■ **EXERCISE GOAL**: A complete and exact copy of the data below is required.

--

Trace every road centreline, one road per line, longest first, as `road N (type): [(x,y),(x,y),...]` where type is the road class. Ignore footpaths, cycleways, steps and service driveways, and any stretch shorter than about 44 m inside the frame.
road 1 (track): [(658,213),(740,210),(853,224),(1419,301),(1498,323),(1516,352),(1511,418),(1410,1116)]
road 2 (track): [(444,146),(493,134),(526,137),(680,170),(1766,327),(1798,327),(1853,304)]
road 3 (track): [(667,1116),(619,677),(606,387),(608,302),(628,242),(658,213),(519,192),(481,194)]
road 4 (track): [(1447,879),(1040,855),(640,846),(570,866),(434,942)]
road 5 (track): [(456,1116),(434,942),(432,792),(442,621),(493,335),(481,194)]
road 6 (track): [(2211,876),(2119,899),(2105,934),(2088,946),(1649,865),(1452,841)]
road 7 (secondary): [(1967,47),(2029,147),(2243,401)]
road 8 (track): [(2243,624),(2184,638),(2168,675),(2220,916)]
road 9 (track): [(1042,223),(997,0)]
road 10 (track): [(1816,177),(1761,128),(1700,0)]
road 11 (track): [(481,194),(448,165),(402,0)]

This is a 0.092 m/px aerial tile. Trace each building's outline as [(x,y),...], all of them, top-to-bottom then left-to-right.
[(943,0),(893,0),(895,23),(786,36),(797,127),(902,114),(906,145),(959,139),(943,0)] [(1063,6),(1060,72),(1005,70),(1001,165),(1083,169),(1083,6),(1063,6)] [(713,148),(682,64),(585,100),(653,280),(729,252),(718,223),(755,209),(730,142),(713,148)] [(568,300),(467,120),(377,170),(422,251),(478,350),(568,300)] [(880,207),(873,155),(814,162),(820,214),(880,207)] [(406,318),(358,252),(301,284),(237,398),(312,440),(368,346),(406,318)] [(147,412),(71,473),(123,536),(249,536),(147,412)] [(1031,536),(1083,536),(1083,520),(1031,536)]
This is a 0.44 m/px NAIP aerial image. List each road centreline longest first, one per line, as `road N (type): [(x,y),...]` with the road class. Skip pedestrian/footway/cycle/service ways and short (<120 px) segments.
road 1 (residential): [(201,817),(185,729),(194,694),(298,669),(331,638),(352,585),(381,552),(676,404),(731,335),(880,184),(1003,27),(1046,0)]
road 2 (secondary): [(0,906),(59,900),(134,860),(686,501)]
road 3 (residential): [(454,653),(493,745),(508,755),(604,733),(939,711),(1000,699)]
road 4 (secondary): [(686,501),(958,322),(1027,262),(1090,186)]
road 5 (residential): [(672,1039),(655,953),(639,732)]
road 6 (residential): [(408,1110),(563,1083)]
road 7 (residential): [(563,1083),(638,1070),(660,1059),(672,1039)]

--

■ **RESULT OF THIS EXERCISE**:
Trace every road centreline, one road per line, longest first, as `road N (type): [(x,y),(x,y),...]` where type is the road class. Ignore footpaths, cycleways, steps and service driveways, and any stretch shorter than about 44 m inside the frame.
road 1 (track): [(658,213),(740,210),(853,224),(1419,301),(1498,323),(1516,352),(1511,418),(1410,1116)]
road 2 (track): [(444,146),(493,134),(526,137),(680,170),(1766,327),(1798,327),(1853,304)]
road 3 (track): [(667,1116),(619,677),(606,387),(608,302),(628,242),(658,213),(519,192),(481,194)]
road 4 (track): [(1447,879),(1040,855),(640,846),(570,866),(434,942)]
road 5 (track): [(456,1116),(434,942),(432,792),(442,621),(493,335),(481,194)]
road 6 (track): [(2211,876),(2119,899),(2105,934),(2088,946),(1649,865),(1452,841)]
road 7 (secondary): [(1967,47),(2029,147),(2243,401)]
road 8 (track): [(2243,624),(2184,638),(2168,675),(2220,916)]
road 9 (track): [(1042,223),(997,0)]
road 10 (track): [(1816,177),(1761,128),(1700,0)]
road 11 (track): [(481,194),(448,165),(402,0)]

This is a 0.092 m/px aerial tile. Trace each building's outline as [(x,y),...], all of them, top-to-bottom then left-to-right.
[(943,0),(893,0),(895,23),(786,36),(797,127),(902,114),(906,145),(959,139),(943,0)] [(1063,6),(1060,72),(1005,70),(1001,165),(1083,169),(1083,6),(1063,6)] [(713,148),(682,64),(585,100),(653,280),(729,252),(718,223),(755,209),(730,142),(713,148)] [(568,300),(467,120),(377,170),(422,251),(478,350),(568,300)] [(880,207),(873,155),(814,162),(820,214),(880,207)] [(406,318),(358,252),(301,284),(237,398),(312,440),(368,346),(406,318)] [(147,412),(71,473),(123,536),(249,536),(147,412)] [(1031,536),(1083,536),(1083,520),(1031,536)]
This is a 0.44 m/px NAIP aerial image. List each road centreline longest first, one per line, as `road N (type): [(x,y),...]` with the road class. Skip pedestrian/footway/cycle/service ways and short (<120 px) segments.
road 1 (residential): [(201,817),(185,729),(194,694),(298,669),(331,638),(352,585),(381,552),(676,404),(731,335),(880,184),(1003,27),(1046,0)]
road 2 (secondary): [(0,906),(59,900),(134,860),(686,501)]
road 3 (residential): [(454,653),(493,745),(508,755),(604,733),(939,711),(1000,699)]
road 4 (secondary): [(686,501),(958,322),(1027,262),(1090,186)]
road 5 (residential): [(672,1039),(655,953),(639,732)]
road 6 (residential): [(408,1110),(563,1083)]
road 7 (residential): [(563,1083),(638,1070),(660,1059),(672,1039)]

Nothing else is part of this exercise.